* _What to work on_:
Write the records out exactly, so that no picture remains in the copy.

(Extracted data entries)

##########

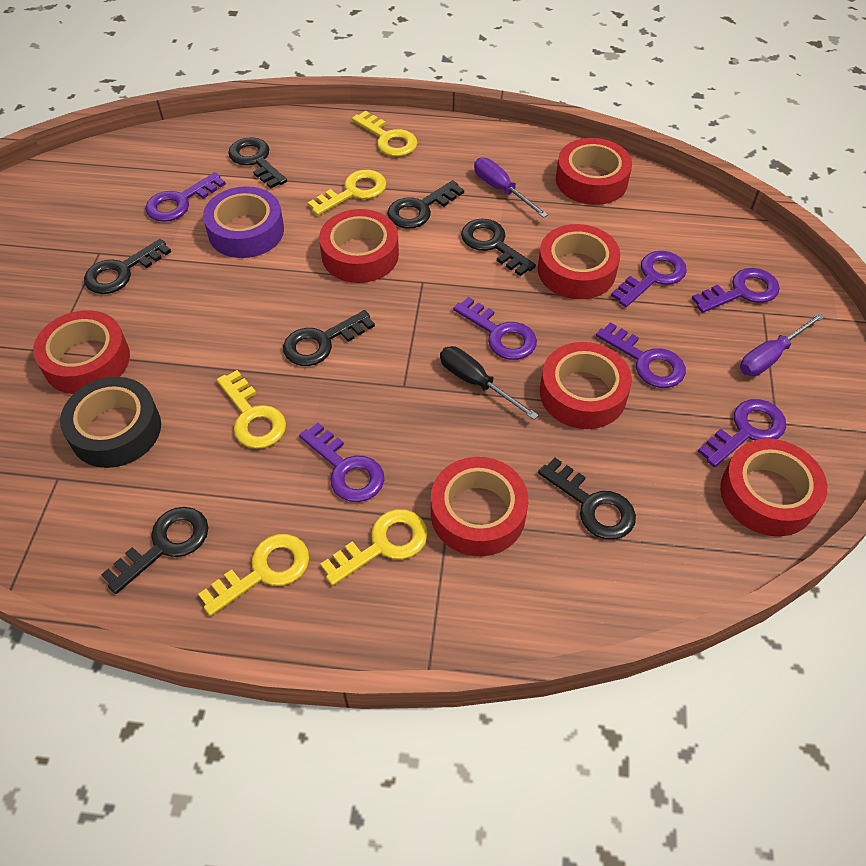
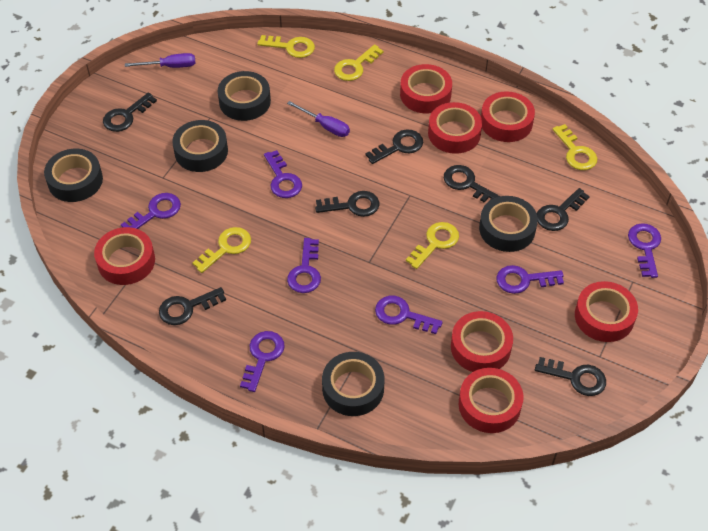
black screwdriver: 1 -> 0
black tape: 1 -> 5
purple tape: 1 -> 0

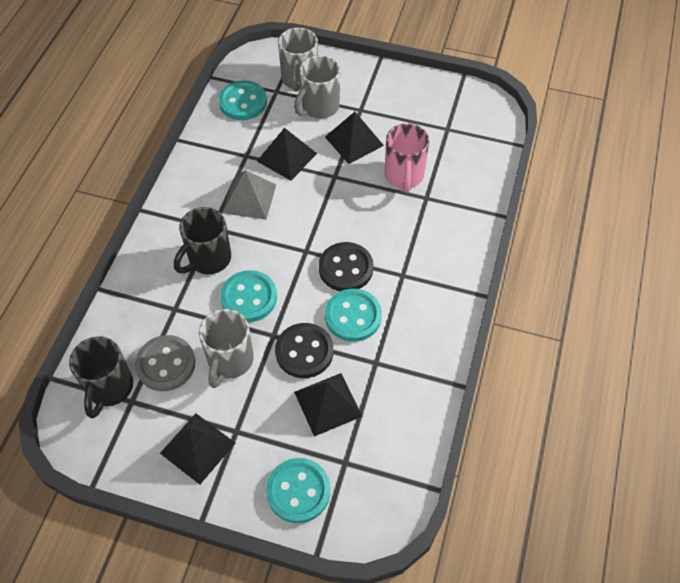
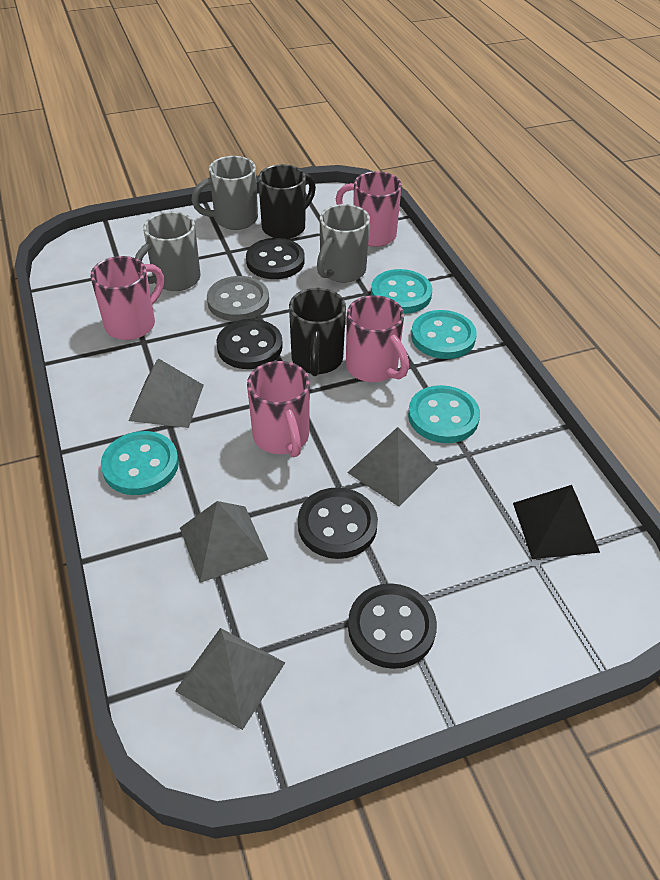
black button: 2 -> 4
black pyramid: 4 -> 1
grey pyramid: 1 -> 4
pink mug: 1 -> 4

##########

* _Task answer_:
black screwdriver: 1 -> 0
black tape: 1 -> 5
purple tape: 1 -> 0

black button: 2 -> 4
black pyramid: 4 -> 1
grey pyramid: 1 -> 4
pink mug: 1 -> 4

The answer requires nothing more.